[Collected data]

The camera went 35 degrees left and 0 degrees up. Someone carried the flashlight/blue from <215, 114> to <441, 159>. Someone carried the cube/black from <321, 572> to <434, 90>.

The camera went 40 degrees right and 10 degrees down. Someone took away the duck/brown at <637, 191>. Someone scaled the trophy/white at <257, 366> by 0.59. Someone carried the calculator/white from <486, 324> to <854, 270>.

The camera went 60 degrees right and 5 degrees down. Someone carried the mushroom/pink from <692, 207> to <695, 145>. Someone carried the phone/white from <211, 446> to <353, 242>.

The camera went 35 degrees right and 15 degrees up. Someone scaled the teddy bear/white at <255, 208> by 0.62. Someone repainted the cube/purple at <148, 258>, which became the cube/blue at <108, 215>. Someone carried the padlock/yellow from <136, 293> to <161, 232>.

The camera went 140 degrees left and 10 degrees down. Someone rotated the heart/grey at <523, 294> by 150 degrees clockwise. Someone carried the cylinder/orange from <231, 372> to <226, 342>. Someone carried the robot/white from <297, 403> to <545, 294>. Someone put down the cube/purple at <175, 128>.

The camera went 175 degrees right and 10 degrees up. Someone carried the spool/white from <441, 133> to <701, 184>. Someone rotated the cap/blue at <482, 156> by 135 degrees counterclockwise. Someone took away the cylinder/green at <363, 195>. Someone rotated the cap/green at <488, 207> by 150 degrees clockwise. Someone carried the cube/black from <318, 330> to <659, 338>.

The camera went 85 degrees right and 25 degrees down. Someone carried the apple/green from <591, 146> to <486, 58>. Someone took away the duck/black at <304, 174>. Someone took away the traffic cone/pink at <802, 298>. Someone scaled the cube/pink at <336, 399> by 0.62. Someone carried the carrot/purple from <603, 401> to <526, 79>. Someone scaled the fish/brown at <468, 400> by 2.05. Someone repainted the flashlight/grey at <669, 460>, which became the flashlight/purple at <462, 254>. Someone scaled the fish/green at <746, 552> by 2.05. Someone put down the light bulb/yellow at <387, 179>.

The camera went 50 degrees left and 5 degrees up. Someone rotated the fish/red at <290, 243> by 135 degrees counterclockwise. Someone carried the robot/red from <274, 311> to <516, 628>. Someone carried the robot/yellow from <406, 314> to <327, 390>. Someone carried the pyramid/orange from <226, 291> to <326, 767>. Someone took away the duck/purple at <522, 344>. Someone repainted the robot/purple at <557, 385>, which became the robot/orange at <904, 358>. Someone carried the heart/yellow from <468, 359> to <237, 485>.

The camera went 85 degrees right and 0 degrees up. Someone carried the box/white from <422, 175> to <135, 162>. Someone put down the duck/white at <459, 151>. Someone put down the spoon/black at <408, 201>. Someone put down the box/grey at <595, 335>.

*Exercise prompt*. Go through the records above and count every line that includes "flashlight". Give the number and nothing else.

*The completed task*. 2